If a line in the listing below includes the word "gray", pick it out.

=== DATA TO USE ===
▬▬▬

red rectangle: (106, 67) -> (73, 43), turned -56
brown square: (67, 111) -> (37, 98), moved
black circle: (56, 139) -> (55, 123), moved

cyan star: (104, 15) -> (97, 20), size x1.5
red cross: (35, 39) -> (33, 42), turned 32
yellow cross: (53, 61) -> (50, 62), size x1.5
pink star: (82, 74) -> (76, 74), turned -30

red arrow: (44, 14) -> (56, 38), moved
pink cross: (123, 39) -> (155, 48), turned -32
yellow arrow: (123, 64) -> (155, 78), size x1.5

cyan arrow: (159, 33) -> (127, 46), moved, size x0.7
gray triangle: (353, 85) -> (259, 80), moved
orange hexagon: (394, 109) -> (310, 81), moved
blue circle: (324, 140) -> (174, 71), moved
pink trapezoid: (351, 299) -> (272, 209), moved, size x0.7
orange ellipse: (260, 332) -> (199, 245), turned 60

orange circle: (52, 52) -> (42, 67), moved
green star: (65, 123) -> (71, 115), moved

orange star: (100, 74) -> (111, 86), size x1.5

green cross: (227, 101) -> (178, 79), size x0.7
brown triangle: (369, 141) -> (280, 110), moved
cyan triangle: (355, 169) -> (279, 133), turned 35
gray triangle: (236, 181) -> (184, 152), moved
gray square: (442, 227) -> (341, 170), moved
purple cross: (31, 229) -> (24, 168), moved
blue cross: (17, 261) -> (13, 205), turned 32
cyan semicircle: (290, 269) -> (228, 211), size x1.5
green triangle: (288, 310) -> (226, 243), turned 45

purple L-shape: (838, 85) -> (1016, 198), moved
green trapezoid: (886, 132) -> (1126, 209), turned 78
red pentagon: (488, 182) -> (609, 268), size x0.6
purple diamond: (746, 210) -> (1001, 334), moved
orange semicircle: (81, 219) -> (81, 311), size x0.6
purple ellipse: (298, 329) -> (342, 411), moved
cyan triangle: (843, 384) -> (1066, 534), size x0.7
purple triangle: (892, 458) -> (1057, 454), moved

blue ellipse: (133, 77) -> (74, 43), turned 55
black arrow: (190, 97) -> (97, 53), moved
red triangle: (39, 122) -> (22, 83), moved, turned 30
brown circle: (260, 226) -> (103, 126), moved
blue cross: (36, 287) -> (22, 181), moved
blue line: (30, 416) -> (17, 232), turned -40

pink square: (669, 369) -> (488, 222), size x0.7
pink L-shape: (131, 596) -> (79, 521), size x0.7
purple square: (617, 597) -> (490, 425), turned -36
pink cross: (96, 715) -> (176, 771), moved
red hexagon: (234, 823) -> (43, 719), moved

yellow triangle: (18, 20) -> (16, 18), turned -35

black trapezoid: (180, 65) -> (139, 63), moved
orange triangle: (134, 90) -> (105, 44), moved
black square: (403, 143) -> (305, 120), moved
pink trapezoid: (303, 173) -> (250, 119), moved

▬▬▬

=== THE COMPLETED TASK ===
gray triangle: (353, 85) -> (259, 80), moved
gray triangle: (236, 181) -> (184, 152), moved
gray square: (442, 227) -> (341, 170), moved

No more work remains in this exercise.